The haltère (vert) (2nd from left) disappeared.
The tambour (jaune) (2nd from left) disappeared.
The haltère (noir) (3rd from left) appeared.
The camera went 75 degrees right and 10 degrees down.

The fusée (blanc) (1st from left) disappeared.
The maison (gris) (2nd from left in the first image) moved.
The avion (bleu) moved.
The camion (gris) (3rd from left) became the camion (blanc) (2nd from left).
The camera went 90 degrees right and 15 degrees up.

▶ [What the exercise asks]: Retype each entry exactly, missing none.

▶ [Result of this task]:
The haltère (vert) (2nd from left) disappeared.
The tambour (jaune) (2nd from left) disappeared.
The haltère (noir) (3rd from left) appeared.
The camera went 75 degrees right and 10 degrees down.

The fusée (blanc) (1st from left) disappeared.
The maison (gris) (2nd from left in the first image) moved.
The avion (bleu) moved.
The camion (gris) (3rd from left) became the camion (blanc) (2nd from left).
The camera went 90 degrees right and 15 degrees up.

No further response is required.